:: Available data ::

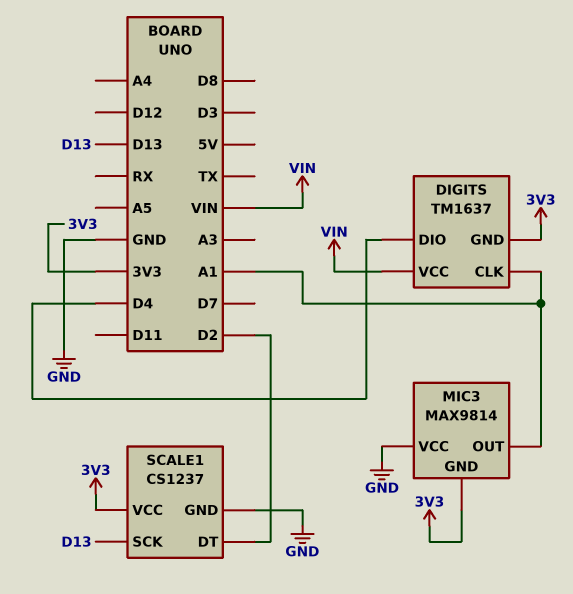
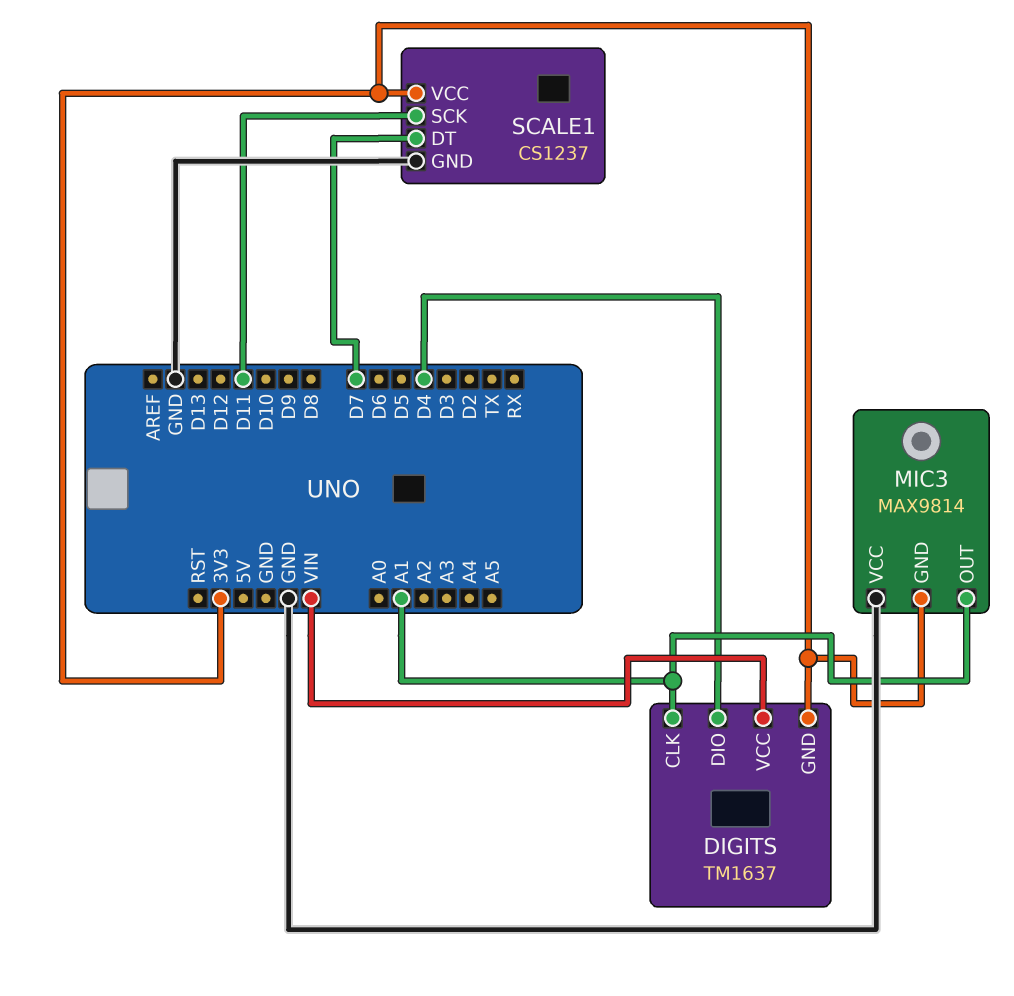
SCALE1 pin DT: D2 -> D7
SCALE1 pin SCK: D13 -> D11

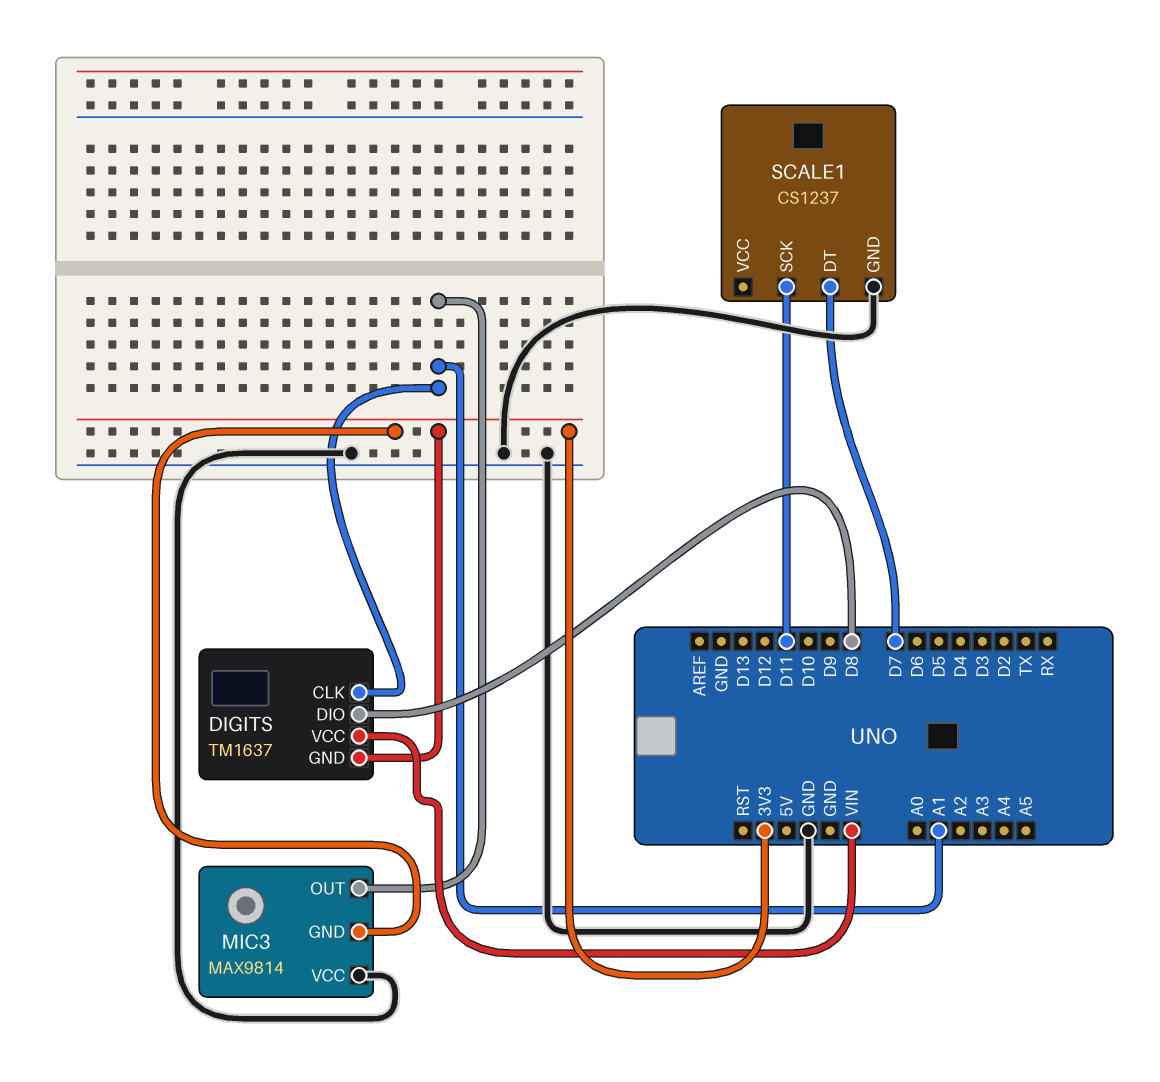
DIGITS pin DIO: D4 -> D8
SCALE1 pin VCC: 3V3 -> none

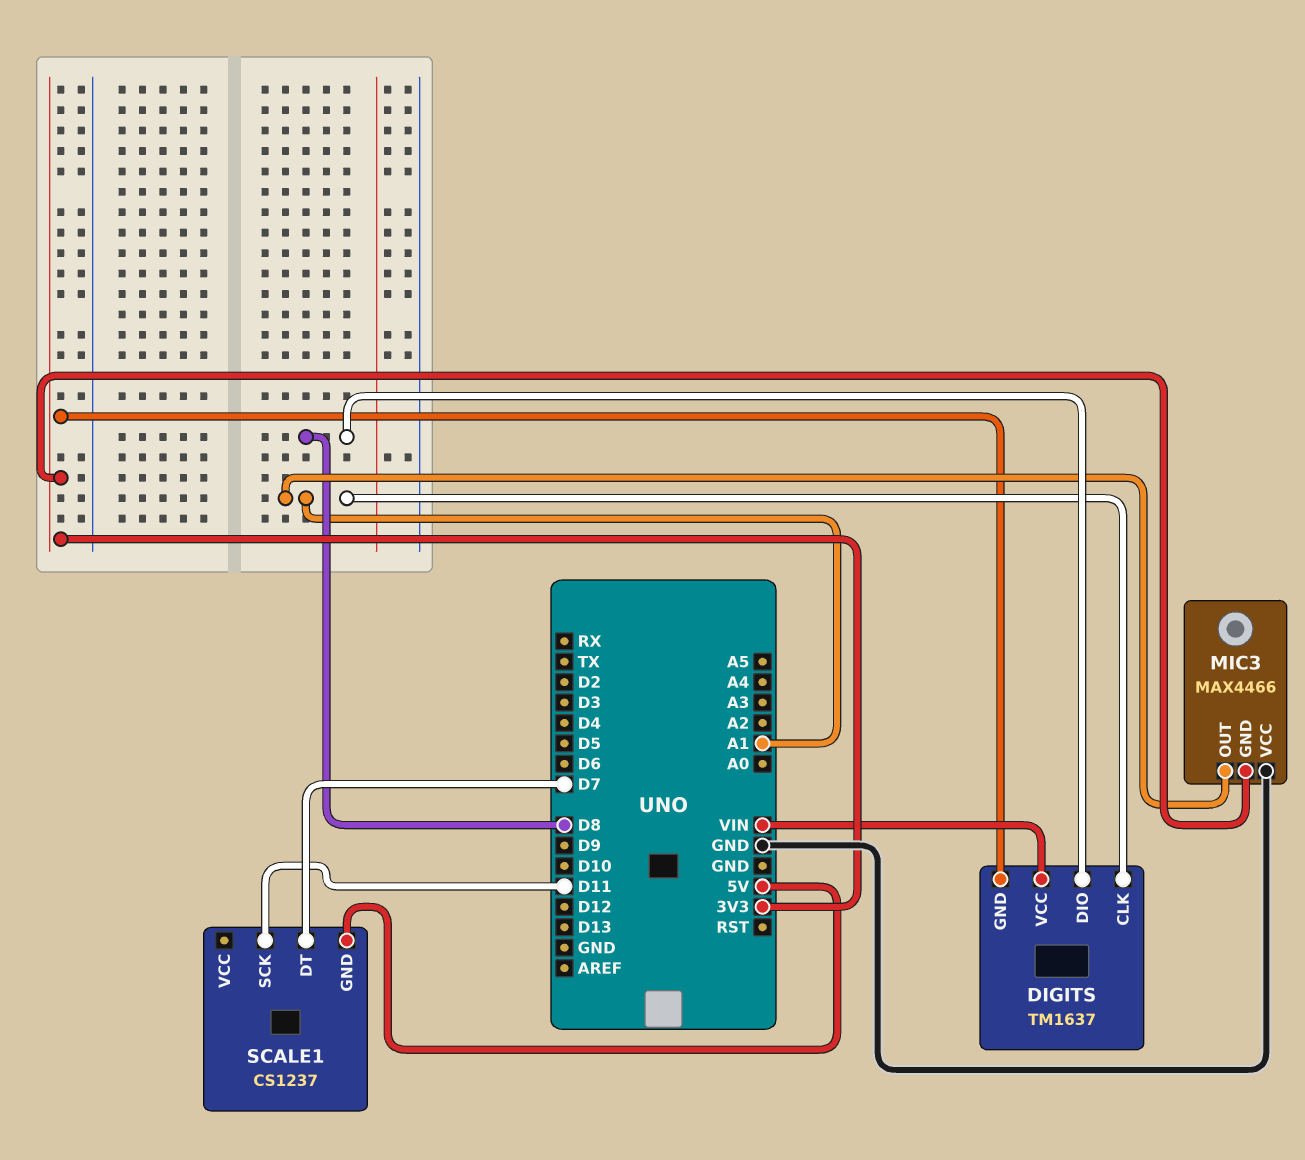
MIC3: MAX9814 -> MAX4466
SCALE1 pin GND: GND -> 5V

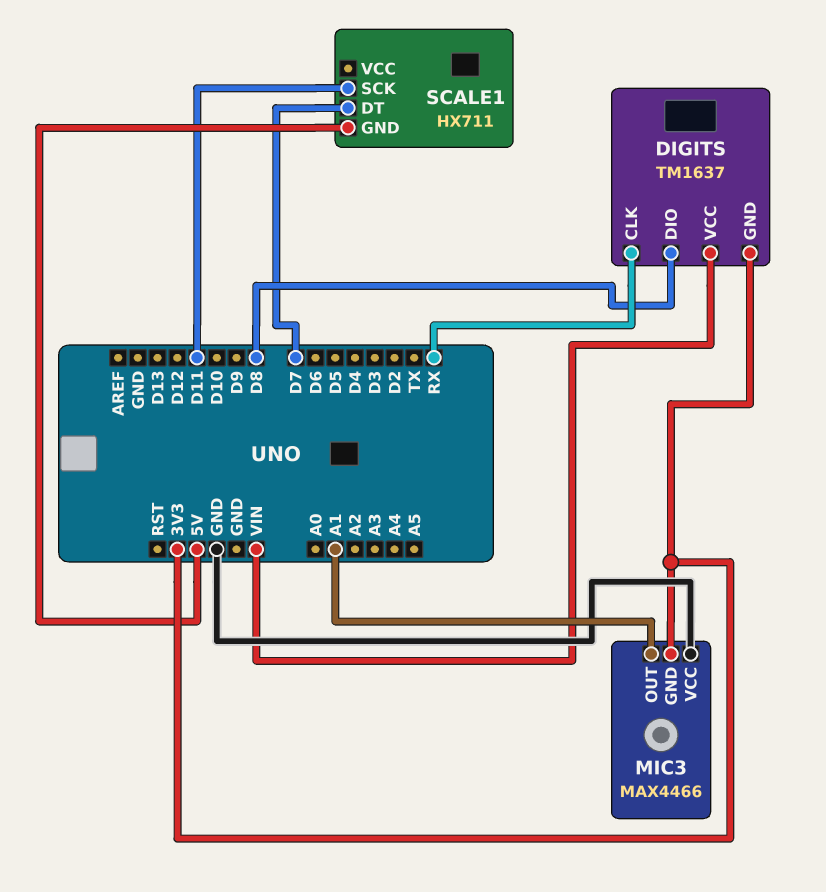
DIGITS pin CLK: A1 -> RX
SCALE1: CS1237 -> HX711

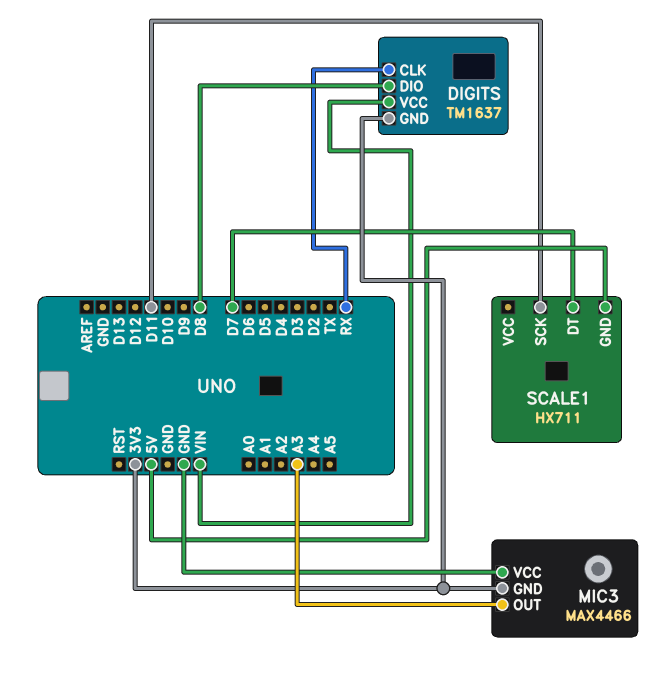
MIC3 pin OUT: A1 -> A3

:::

▶ **Task**
From the listing above, print every entry precisely and drop the pictures.

▶ **Result below**
SCALE1 pin DT: D2 -> D7
SCALE1 pin SCK: D13 -> D11

DIGITS pin DIO: D4 -> D8
SCALE1 pin VCC: 3V3 -> none

MIC3: MAX9814 -> MAX4466
SCALE1 pin GND: GND -> 5V

DIGITS pin CLK: A1 -> RX
SCALE1: CS1237 -> HX711

MIC3 pin OUT: A1 -> A3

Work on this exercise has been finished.